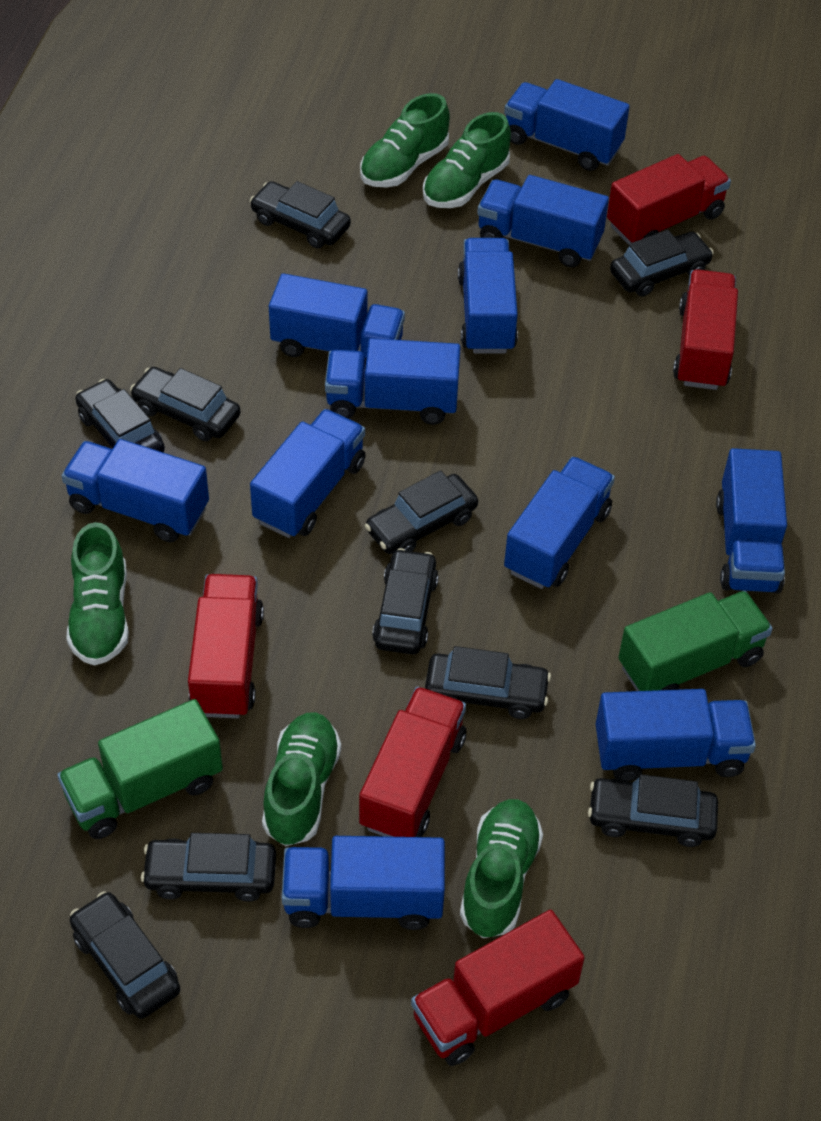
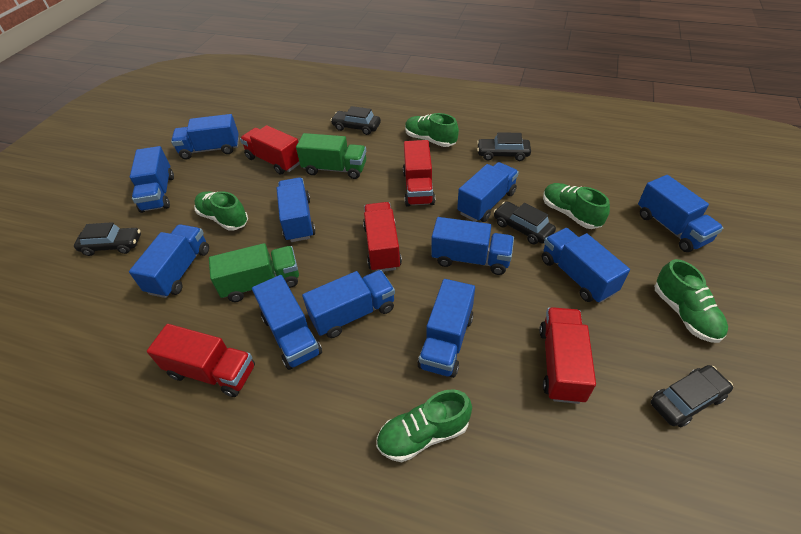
black car: 10 -> 5

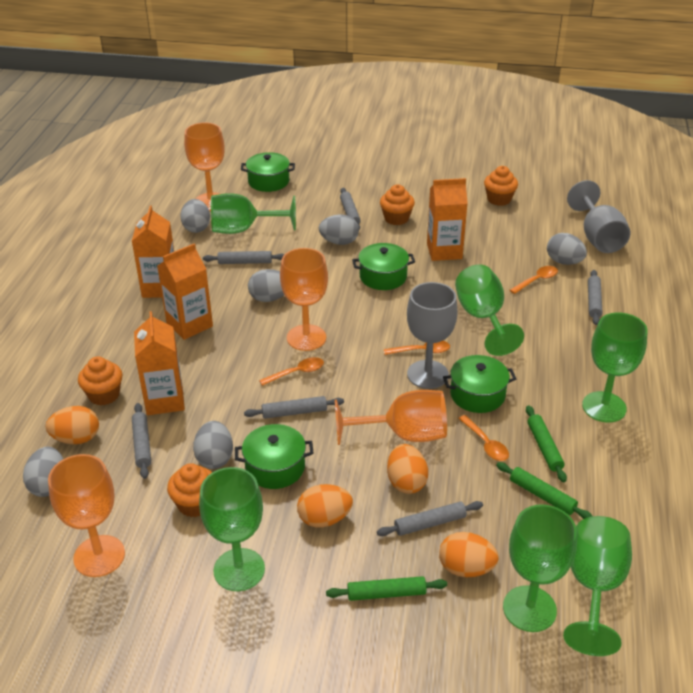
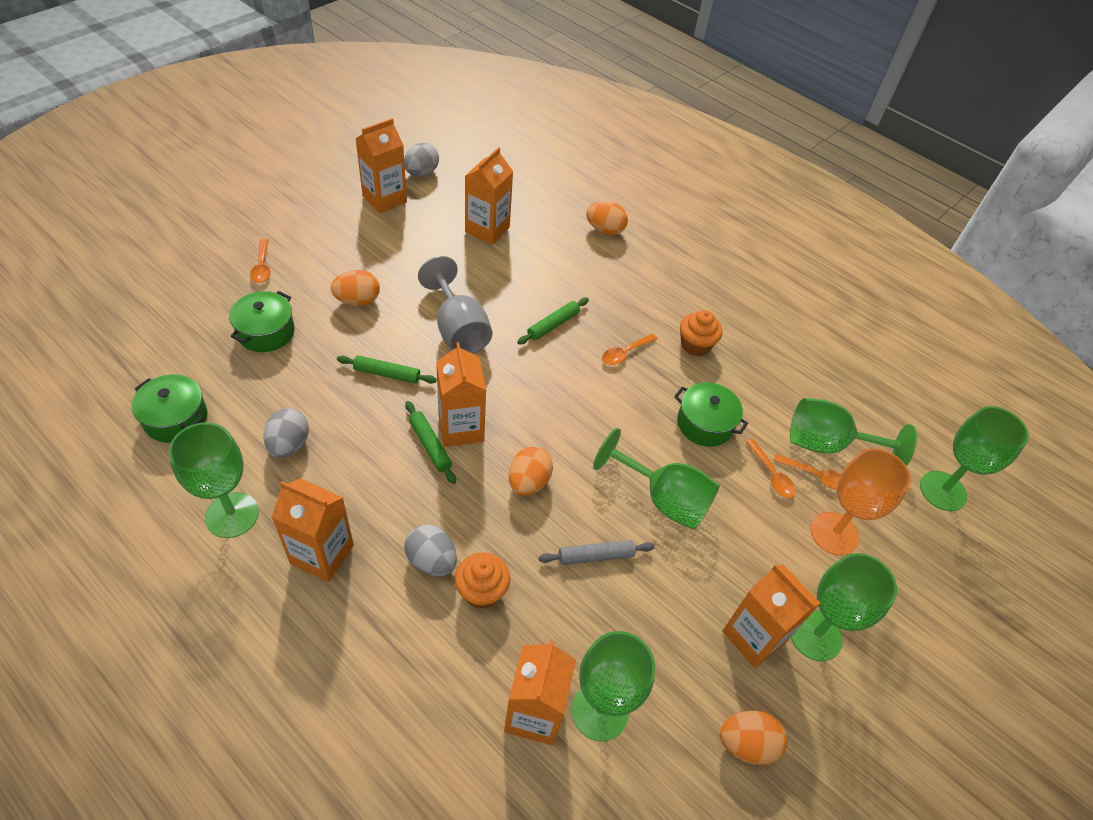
green pot: 4 -> 3
grey egg: 6 -> 3
grey goblet: 2 -> 1
grey rolling pin: 6 -> 1
orange carton: 4 -> 6
orange cupcake: 4 -> 2
orange goblet: 4 -> 1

[Exercise details]
Leave every image out, and retype the material exactly.

[Solution to this problem]
black car: 10 -> 5

green pot: 4 -> 3
grey egg: 6 -> 3
grey goblet: 2 -> 1
grey rolling pin: 6 -> 1
orange carton: 4 -> 6
orange cupcake: 4 -> 2
orange goblet: 4 -> 1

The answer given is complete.